> **Requirement**:
Where a line contains "second | amount |", start there and write out that line and each one after it, word for word, through the final line of the entries; add nothing else.

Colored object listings

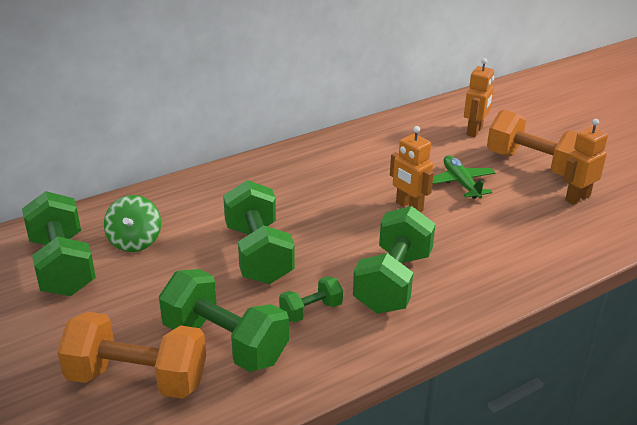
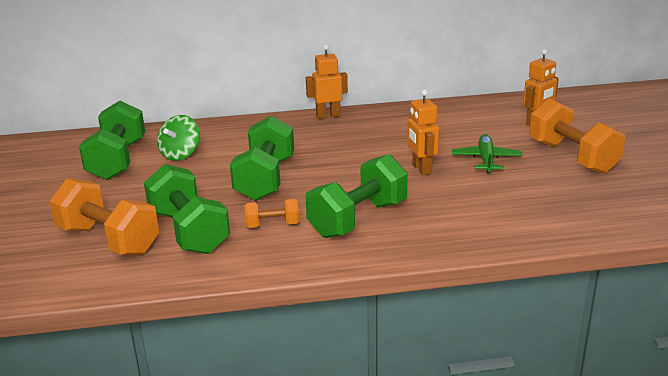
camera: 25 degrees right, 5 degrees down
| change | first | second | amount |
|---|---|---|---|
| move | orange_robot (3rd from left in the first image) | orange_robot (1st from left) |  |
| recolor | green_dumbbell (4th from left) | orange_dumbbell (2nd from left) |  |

> **Result of this task**:
| change | first | second | amount |
|---|---|---|---|
| move | orange_robot (3rd from left in the first image) | orange_robot (1st from left) |  |
| recolor | green_dumbbell (4th from left) | orange_dumbbell (2nd from left) |  |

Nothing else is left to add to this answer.